(Structured diff data)

◇ ◇ ◇ ◇

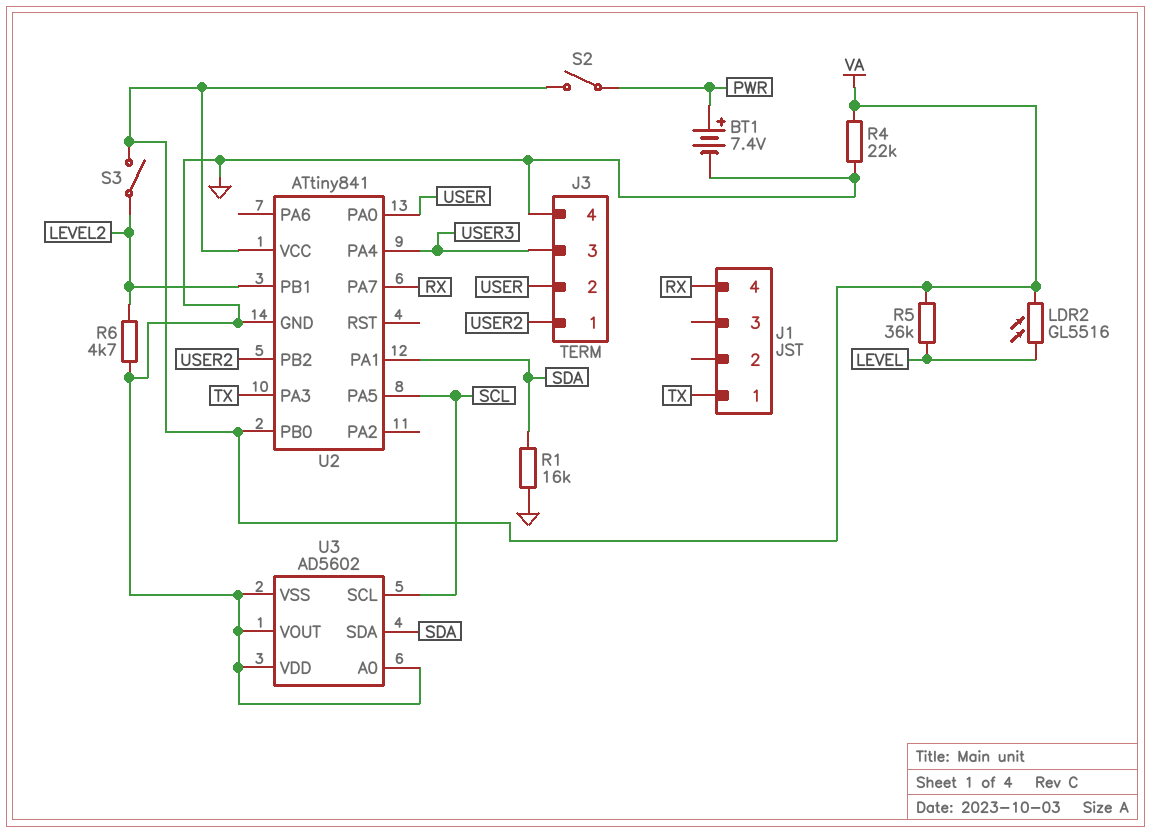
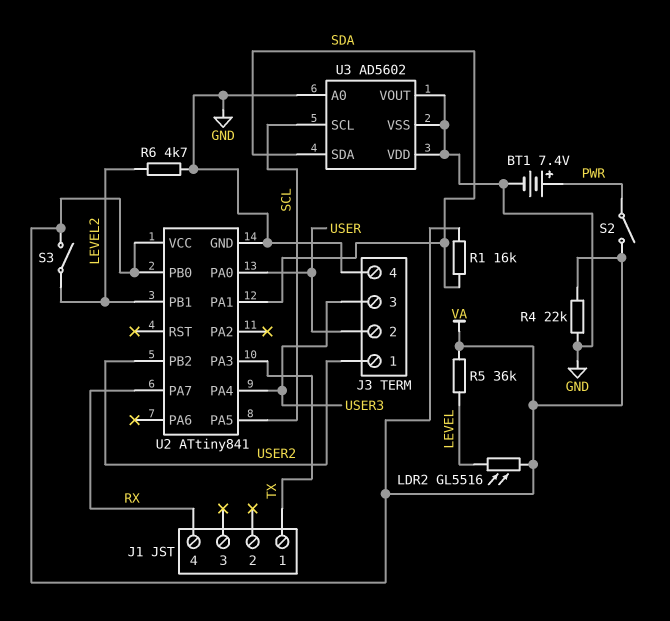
R1: 16k (GND, SDA) -> 16k (SDA, VA)

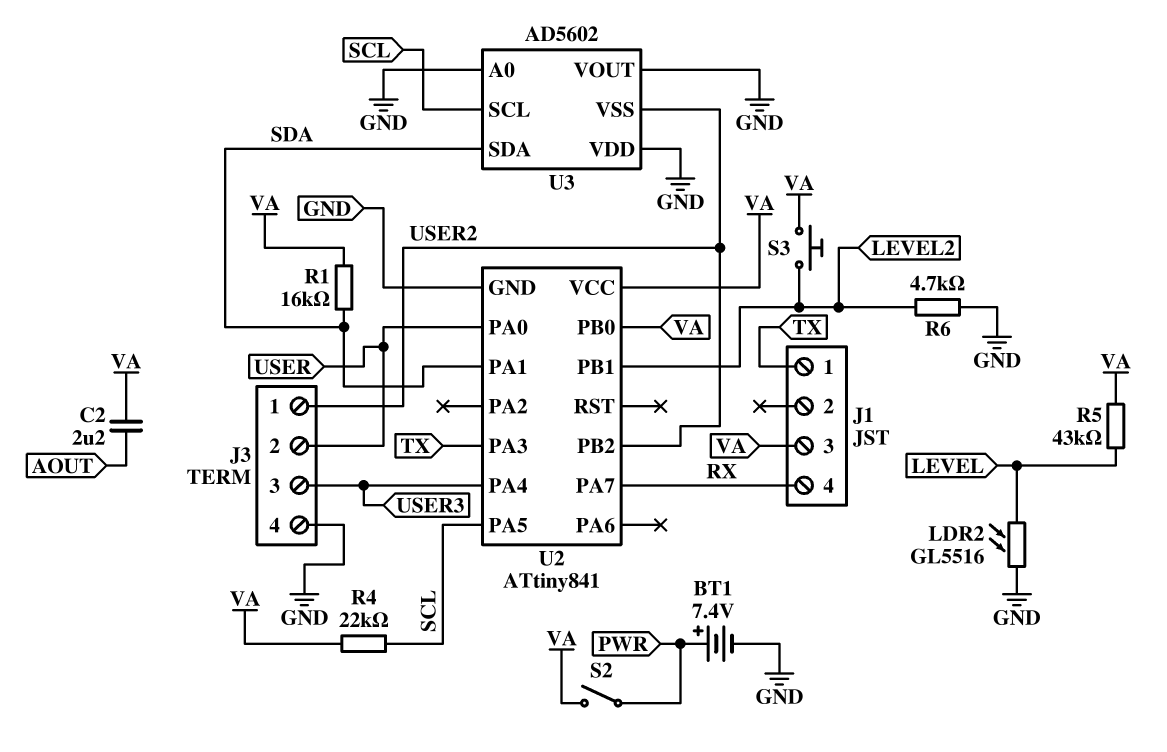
C2: none -> 2.2uF (AOUT, VA)
J1 pin 3: none -> VA
LDR2: GL5516 (LEVEL, VA) -> GL5516 (GND, LEVEL)
R4: 22k (GND, VA) -> 22k (SCL, VA)
R5: 36k (LEVEL, VA) -> 43k (LEVEL, VA)
S3: switch (LEVEL2, VA) -> button (LEVEL2, VA)
U3 pin VSS: GND -> USER2

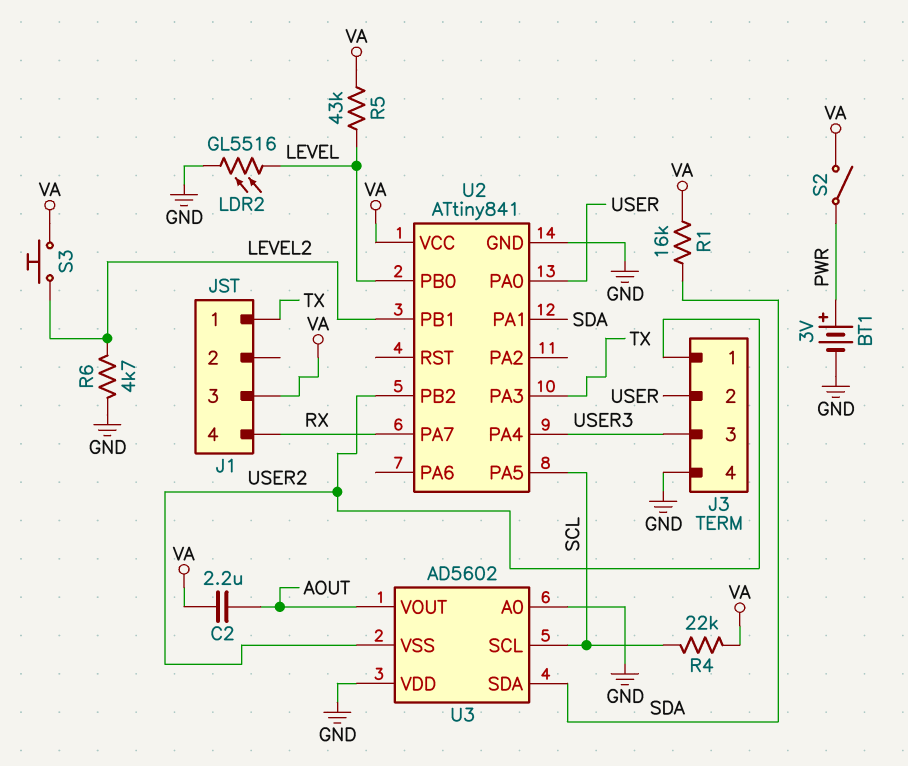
BT1: 7.4V (plus PWR, minus GND) -> 3V (plus PWR, minus GND)
U2 pin PB0: VA -> LEVEL
U3 pin VOUT: GND -> AOUT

◇ ◇ ◇ ◇

Write out every line from the data above that includes "AOUT".

C2: none -> 2.2uF (AOUT, VA)
U3 pin VOUT: GND -> AOUT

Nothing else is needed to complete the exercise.